- Opening Delimiter -
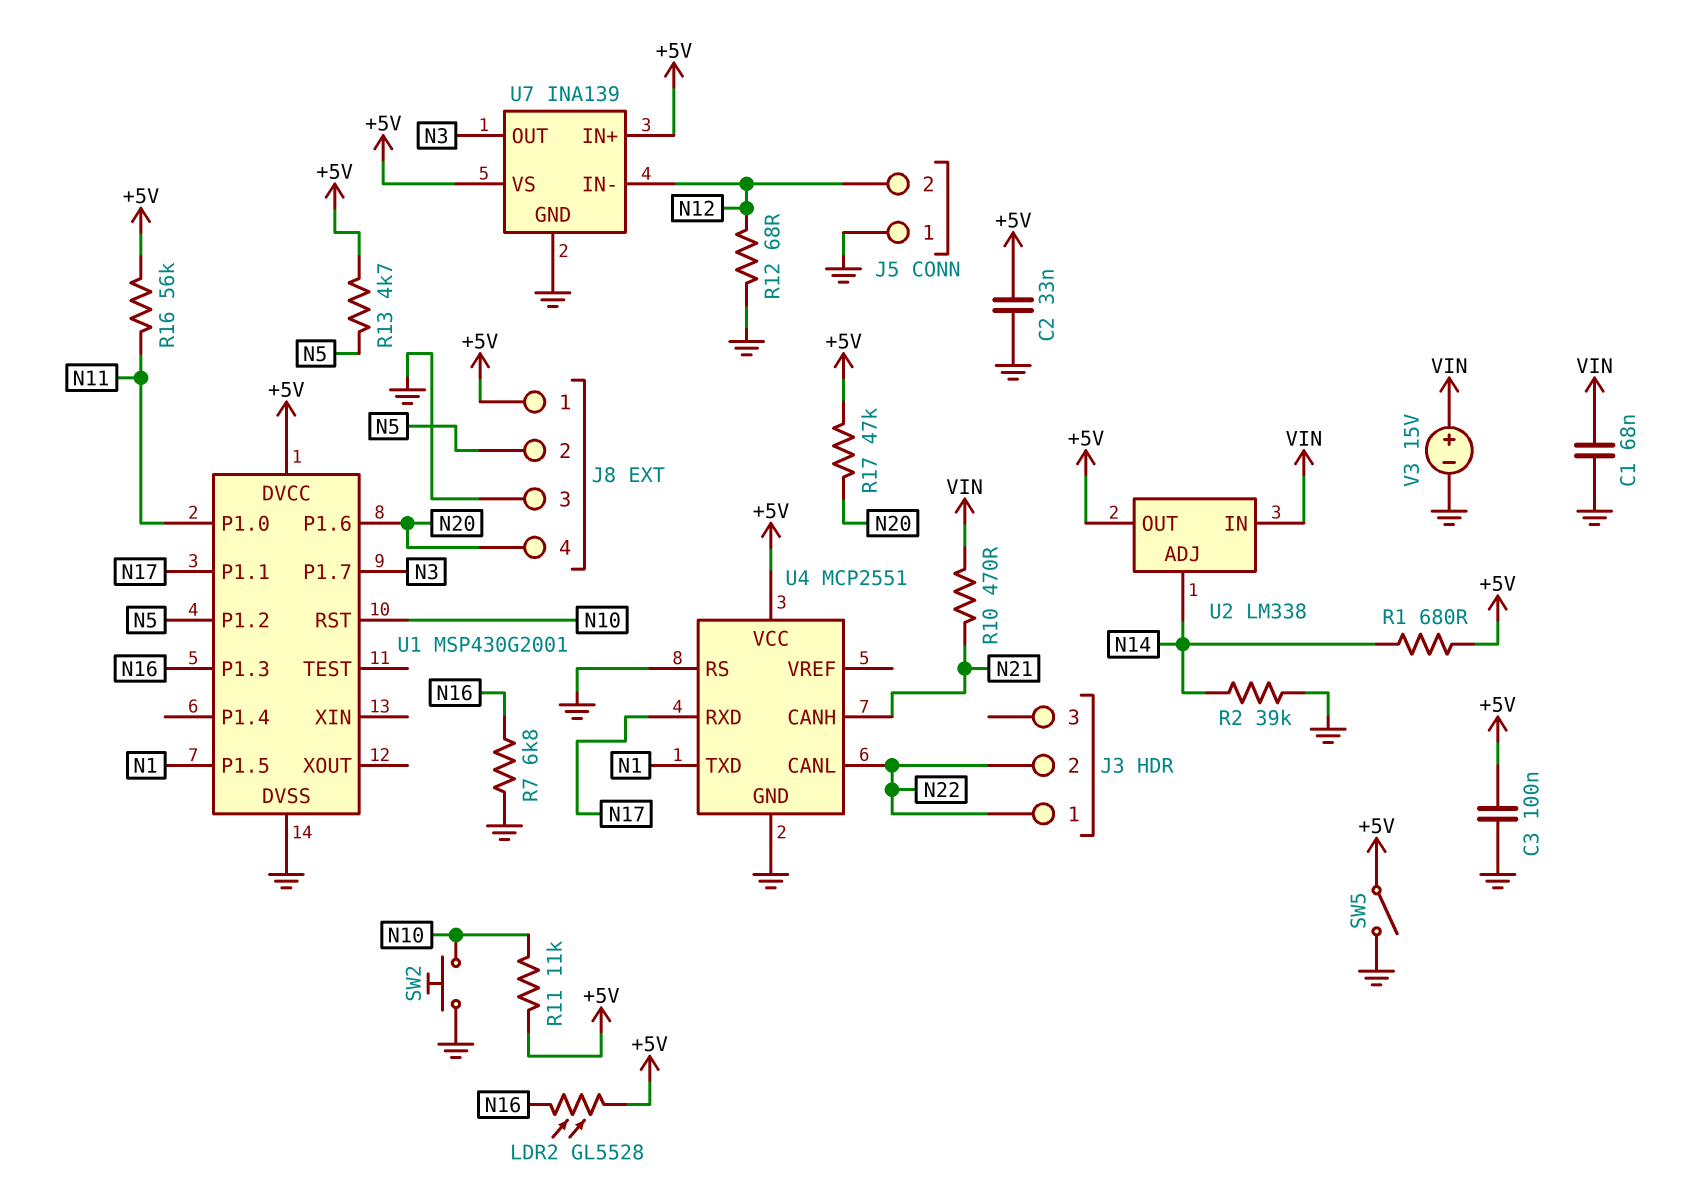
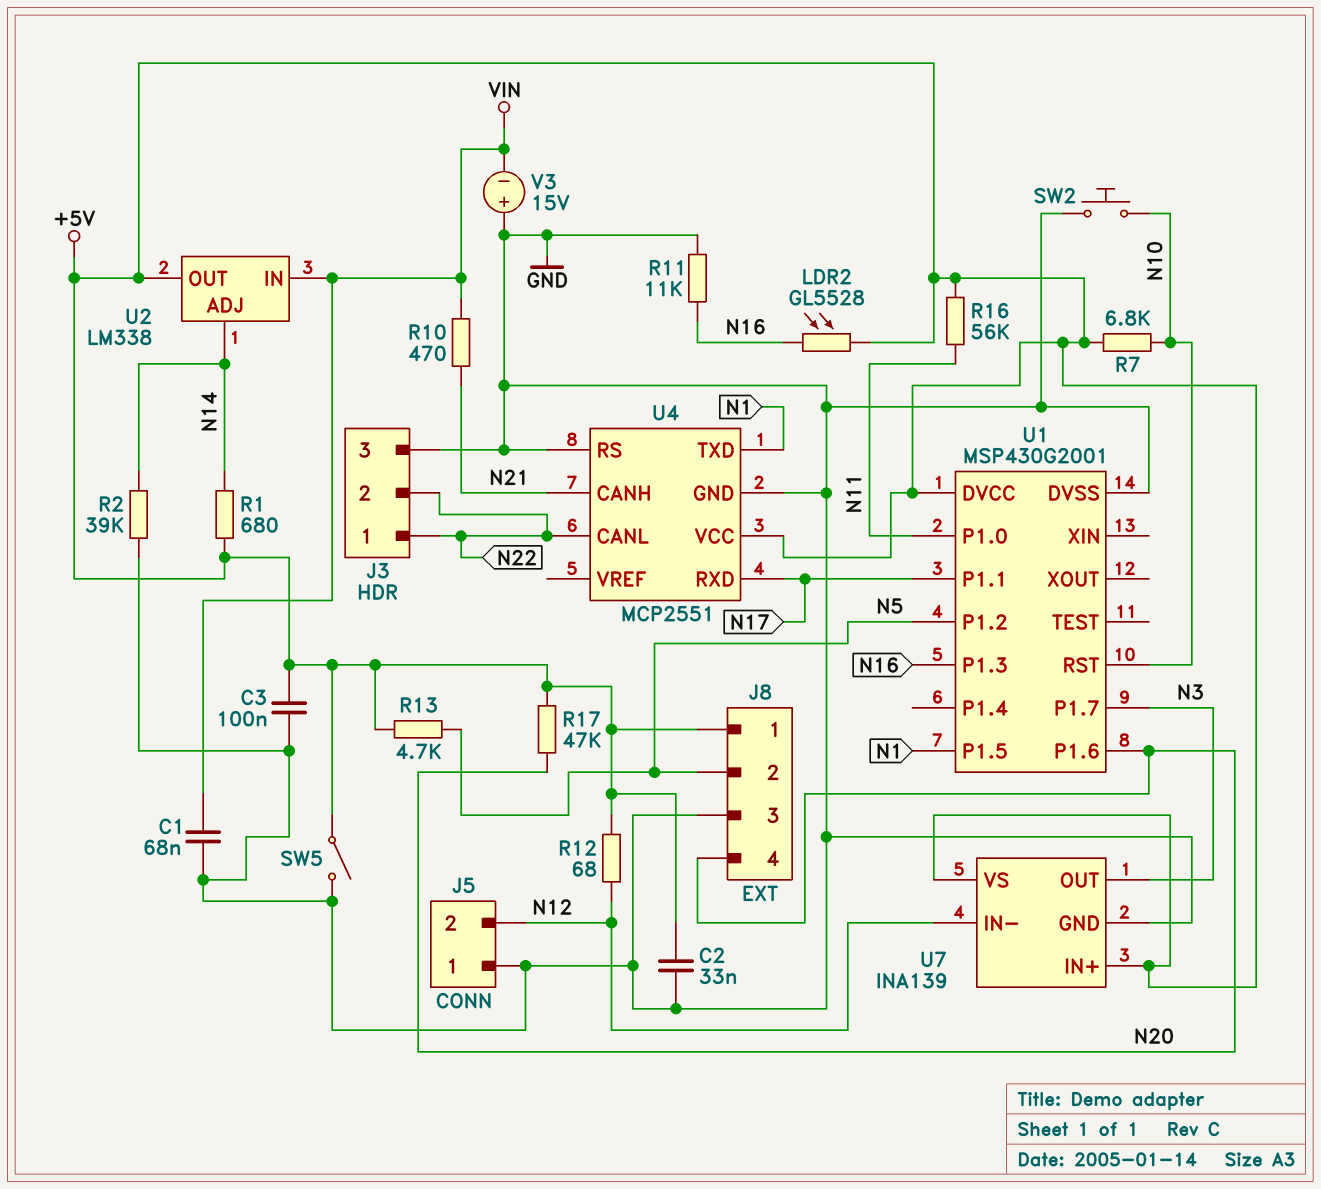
J3 pin 3: none -> GND
R7: 6.8k (GND, N16) -> 6.8k (+5V, N10)
R11: 11k (+5V, N10) -> 11k (GND, N16)
R12: 68 (GND, N12) -> 68 (+5V, N12)
V3: 15V (plus VIN, minus GND) -> 15V (plus GND, minus VIN)

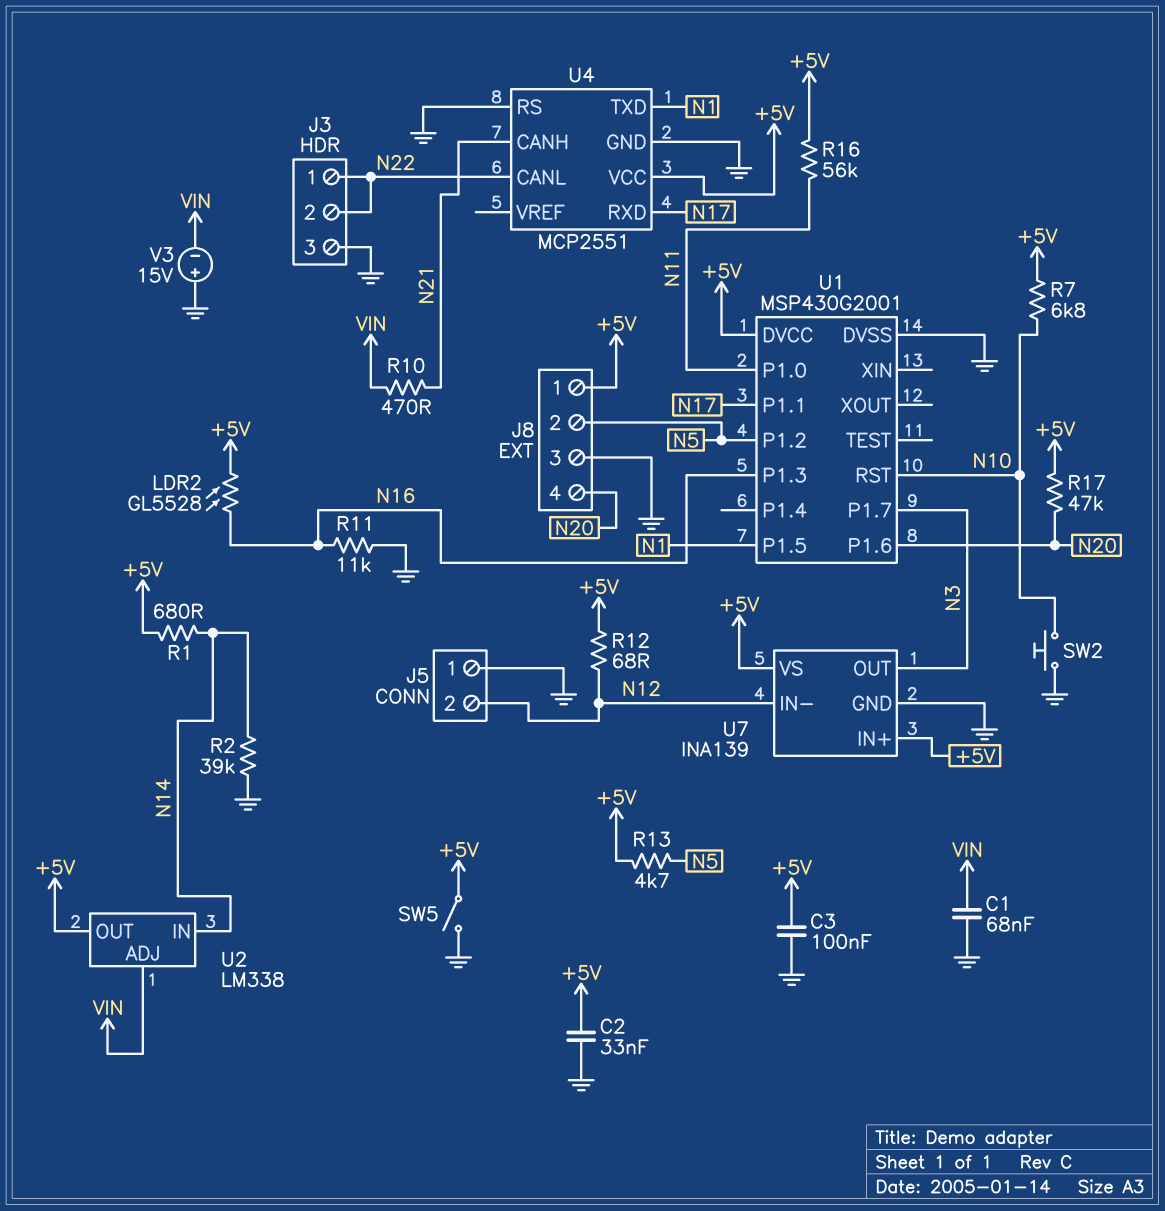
U2 pin ADJ: N14 -> VIN
U2 pin IN: VIN -> N14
- Closing Delimiter -
• WHAT THE TASK ASKS:
Reproduce the material word for word, but without its images.

• WORKED SOLUTION:
J3 pin 3: none -> GND
R7: 6.8k (GND, N16) -> 6.8k (+5V, N10)
R11: 11k (+5V, N10) -> 11k (GND, N16)
R12: 68 (GND, N12) -> 68 (+5V, N12)
V3: 15V (plus VIN, minus GND) -> 15V (plus GND, minus VIN)

U2 pin ADJ: N14 -> VIN
U2 pin IN: VIN -> N14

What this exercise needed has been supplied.